§ Exercise brief
Pictures aside, each record should be reproduced exactly.

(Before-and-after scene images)

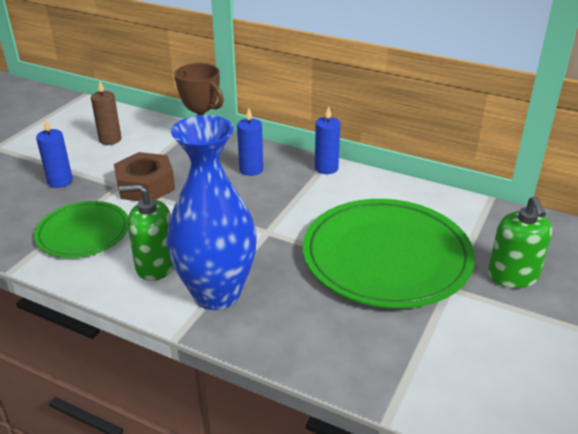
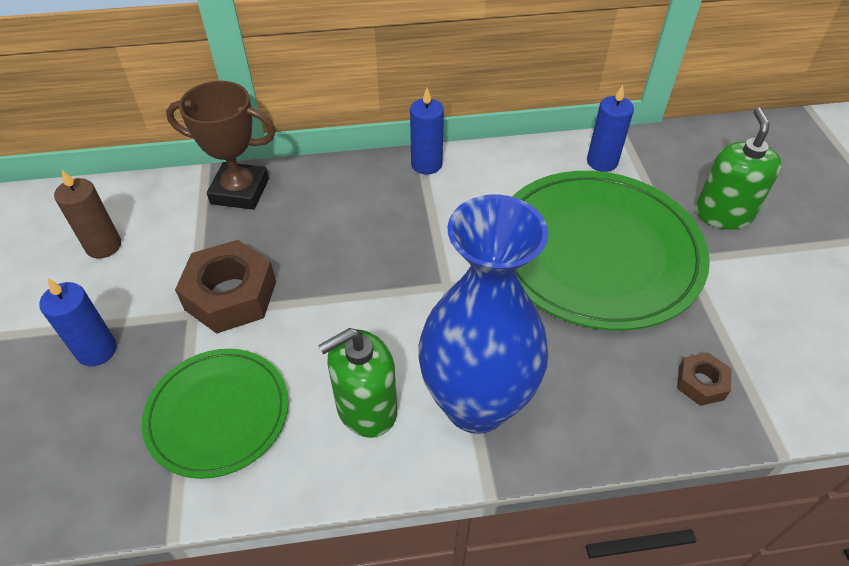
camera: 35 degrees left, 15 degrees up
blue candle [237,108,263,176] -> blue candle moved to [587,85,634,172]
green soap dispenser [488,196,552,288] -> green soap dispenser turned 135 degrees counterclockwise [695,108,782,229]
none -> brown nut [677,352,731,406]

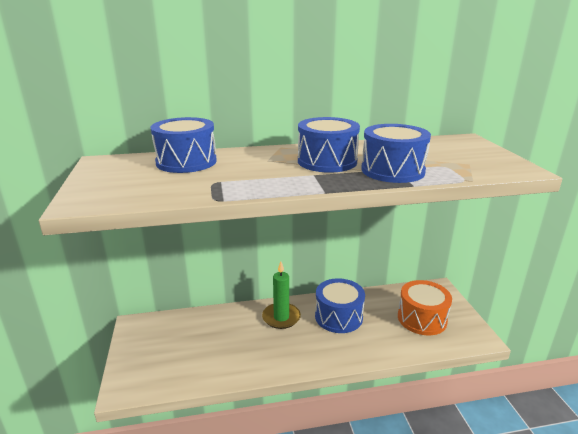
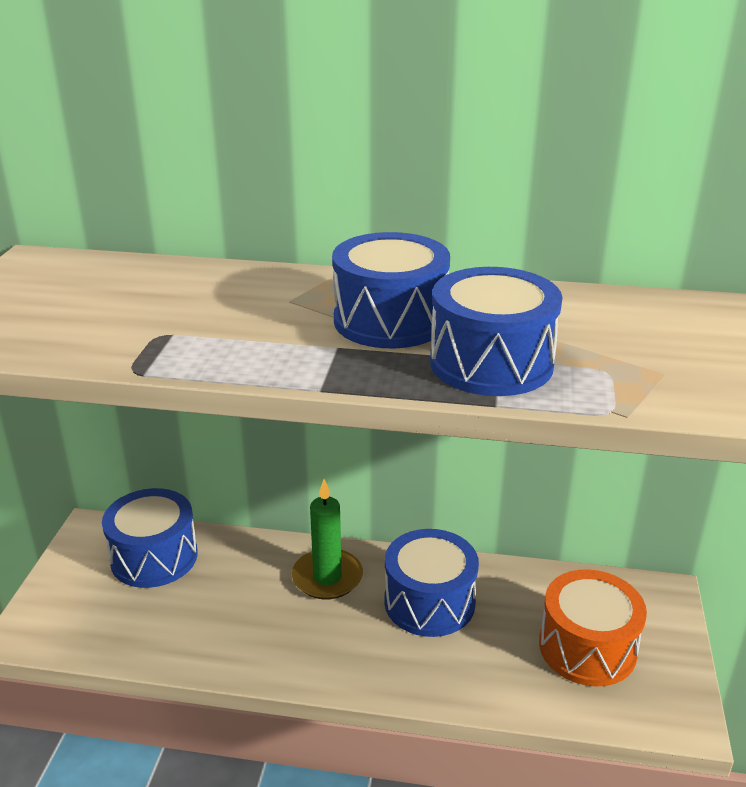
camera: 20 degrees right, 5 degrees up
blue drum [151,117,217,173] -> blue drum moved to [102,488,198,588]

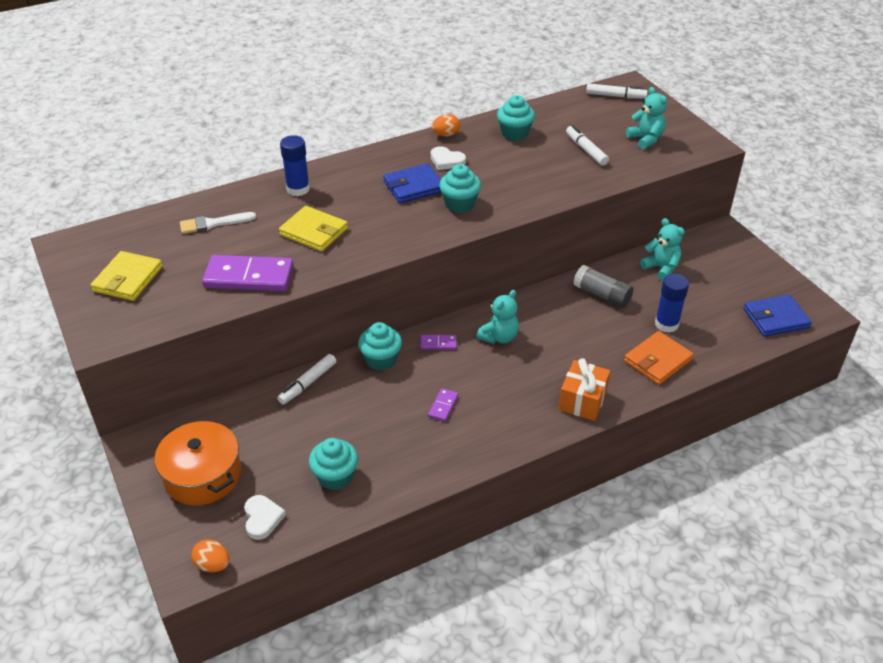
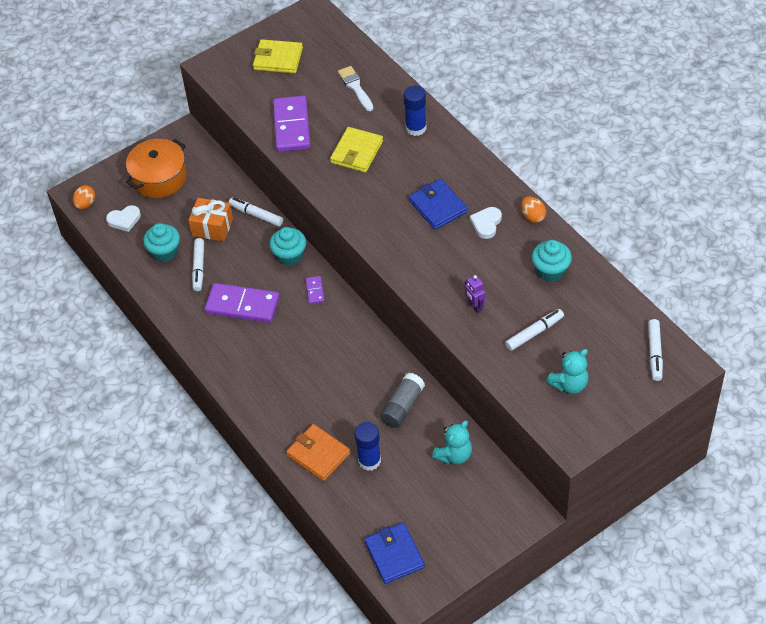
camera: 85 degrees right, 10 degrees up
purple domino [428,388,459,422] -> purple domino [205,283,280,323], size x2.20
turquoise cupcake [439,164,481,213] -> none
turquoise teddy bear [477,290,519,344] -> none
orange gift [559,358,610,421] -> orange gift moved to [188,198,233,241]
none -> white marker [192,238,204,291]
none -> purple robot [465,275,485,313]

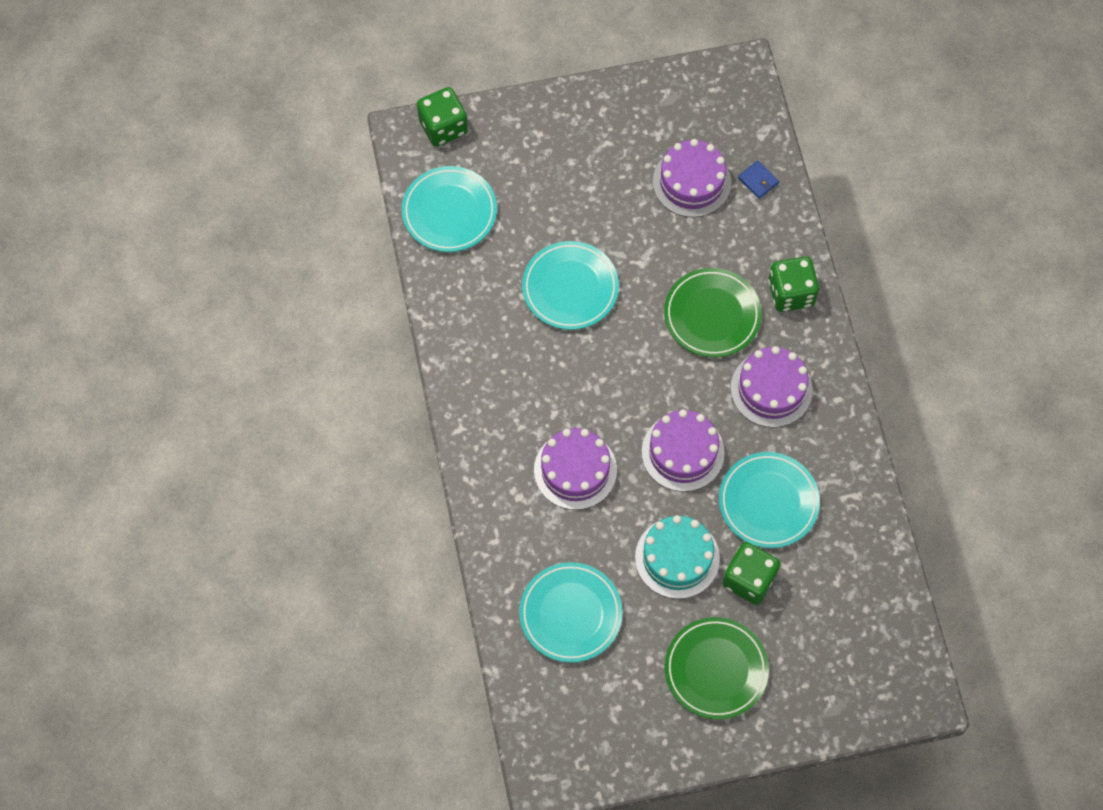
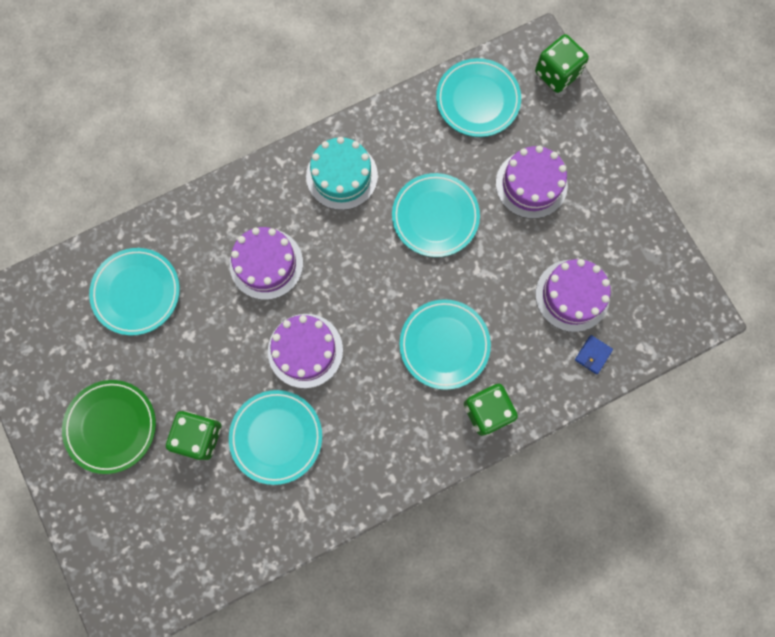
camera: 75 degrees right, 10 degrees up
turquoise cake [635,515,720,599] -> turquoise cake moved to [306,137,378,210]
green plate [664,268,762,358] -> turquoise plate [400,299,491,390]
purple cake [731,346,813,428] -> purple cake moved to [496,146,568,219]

§ Problem solution
camera: 35 degrees left, 15 degrees up
blue candle [237,108,263,176] -> blue candle moved to [587,85,634,172]
green soap dispenser [488,196,552,288] -> green soap dispenser turned 135 degrees counterclockwise [695,108,782,229]
none -> brown nut [677,352,731,406]

camera: 20 degrees right, 5 degrees up
blue drum [151,117,217,173] -> blue drum moved to [102,488,198,588]

camera: 85 degrees right, 10 degrees up
purple domino [428,388,459,422] -> purple domino [205,283,280,323], size x2.20
turquoise cupcake [439,164,481,213] -> none
turquoise teddy bear [477,290,519,344] -> none
orange gift [559,358,610,421] -> orange gift moved to [188,198,233,241]
none -> white marker [192,238,204,291]
none -> purple robot [465,275,485,313]

camera: 75 degrees right, 10 degrees up
turquoise cake [635,515,720,599] -> turquoise cake moved to [306,137,378,210]
green plate [664,268,762,358] -> turquoise plate [400,299,491,390]
purple cake [731,346,813,428] -> purple cake moved to [496,146,568,219]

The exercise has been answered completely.